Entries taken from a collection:
####

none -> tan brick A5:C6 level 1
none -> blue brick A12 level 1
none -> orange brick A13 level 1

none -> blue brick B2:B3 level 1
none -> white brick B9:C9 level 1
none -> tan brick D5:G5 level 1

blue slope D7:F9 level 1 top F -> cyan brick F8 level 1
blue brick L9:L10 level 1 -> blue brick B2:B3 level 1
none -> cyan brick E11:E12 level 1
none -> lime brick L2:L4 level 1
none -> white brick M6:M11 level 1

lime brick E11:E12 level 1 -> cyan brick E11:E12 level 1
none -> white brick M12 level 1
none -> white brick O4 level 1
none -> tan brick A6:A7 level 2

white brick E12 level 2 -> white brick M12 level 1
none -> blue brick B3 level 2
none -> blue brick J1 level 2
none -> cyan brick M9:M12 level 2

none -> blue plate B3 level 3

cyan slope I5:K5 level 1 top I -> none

####

**What to work on**
Above are some records; repeat all of them exactly.

**Finished task**
none -> tan brick A5:C6 level 1
none -> blue brick A12 level 1
none -> orange brick A13 level 1

none -> blue brick B2:B3 level 1
none -> white brick B9:C9 level 1
none -> tan brick D5:G5 level 1

blue slope D7:F9 level 1 top F -> cyan brick F8 level 1
blue brick L9:L10 level 1 -> blue brick B2:B3 level 1
none -> cyan brick E11:E12 level 1
none -> lime brick L2:L4 level 1
none -> white brick M6:M11 level 1

lime brick E11:E12 level 1 -> cyan brick E11:E12 level 1
none -> white brick M12 level 1
none -> white brick O4 level 1
none -> tan brick A6:A7 level 2

white brick E12 level 2 -> white brick M12 level 1
none -> blue brick B3 level 2
none -> blue brick J1 level 2
none -> cyan brick M9:M12 level 2

none -> blue plate B3 level 3

cyan slope I5:K5 level 1 top I -> none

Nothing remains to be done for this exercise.